* Written request
Can you output the part that opens with the line containing "purple triangle at" and closes with the line containing "orange pentagon at", reproducing each of those lines without any change?

* Task input
** begin **
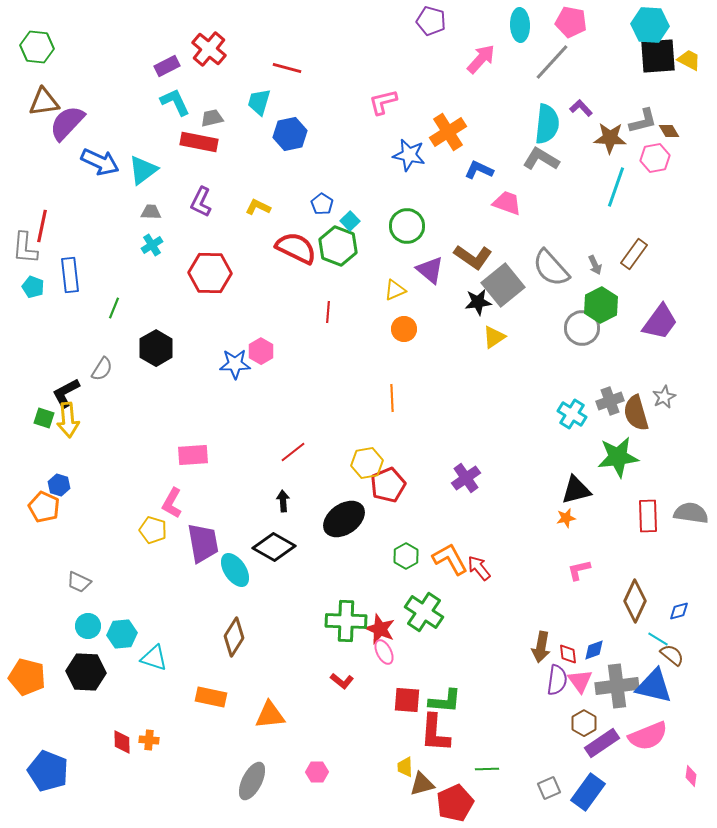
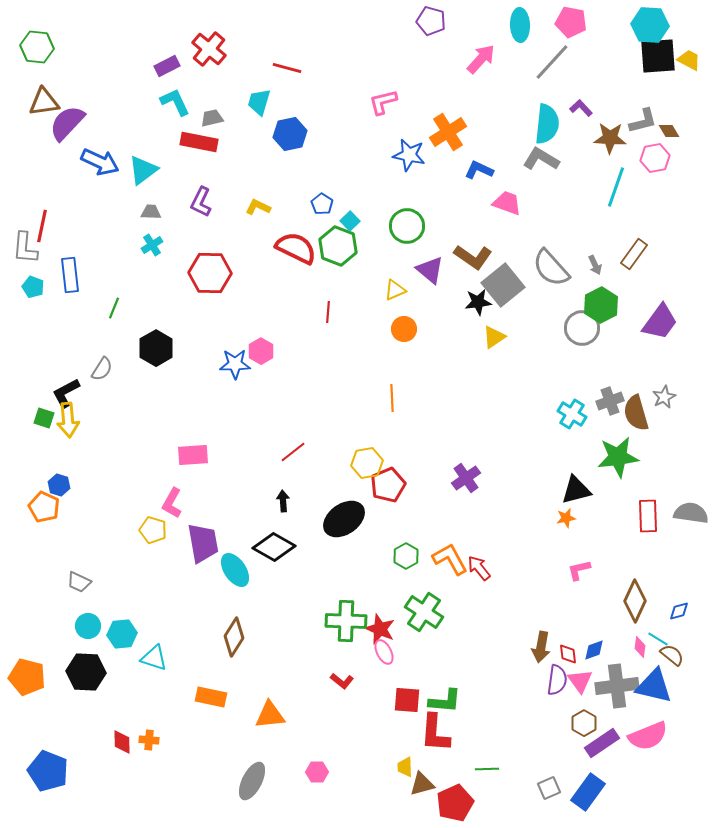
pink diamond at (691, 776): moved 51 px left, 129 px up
** end **
** begin **
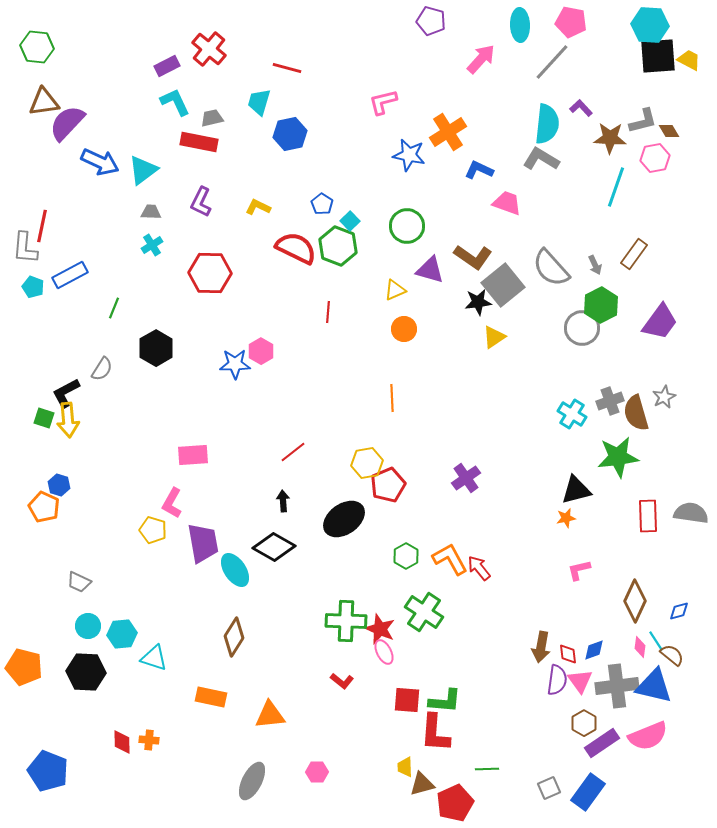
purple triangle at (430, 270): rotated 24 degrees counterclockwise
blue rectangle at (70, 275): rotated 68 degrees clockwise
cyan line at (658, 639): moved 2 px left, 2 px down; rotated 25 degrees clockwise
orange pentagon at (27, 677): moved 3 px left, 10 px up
** end **
* Solution to the exercise
purple triangle at (430, 270): rotated 24 degrees counterclockwise
blue rectangle at (70, 275): rotated 68 degrees clockwise
cyan line at (658, 639): moved 2 px left, 2 px down; rotated 25 degrees clockwise
orange pentagon at (27, 677): moved 3 px left, 10 px up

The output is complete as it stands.